**THE TASK**. Copy the data exactly as it appears, and do not include any pictures.

**EXERCISE DATA**.
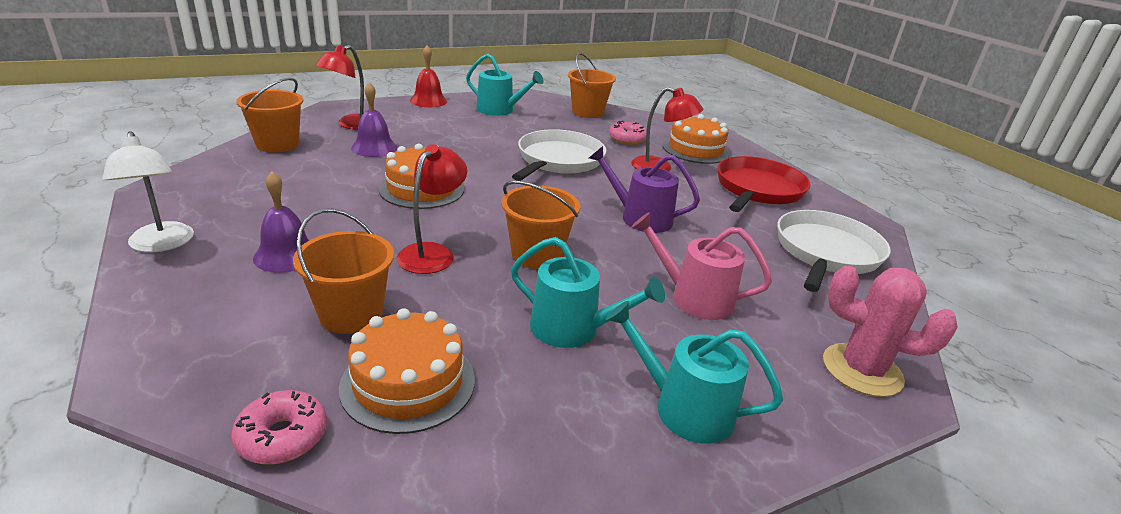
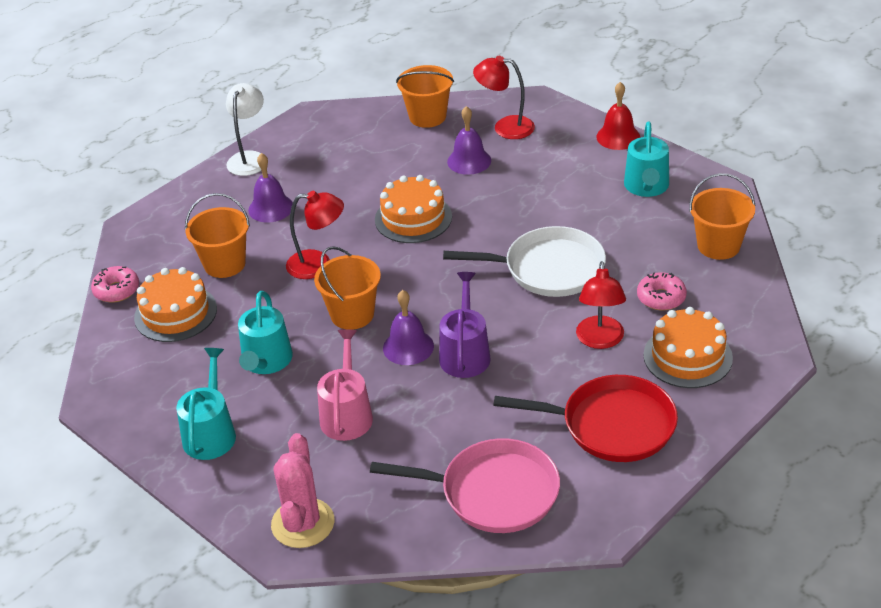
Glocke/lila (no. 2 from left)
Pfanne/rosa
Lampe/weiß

**EXERCISE OUTPUT**.
Glocke/lila (no. 2 from left)
Pfanne/rosa
Lampe/weiß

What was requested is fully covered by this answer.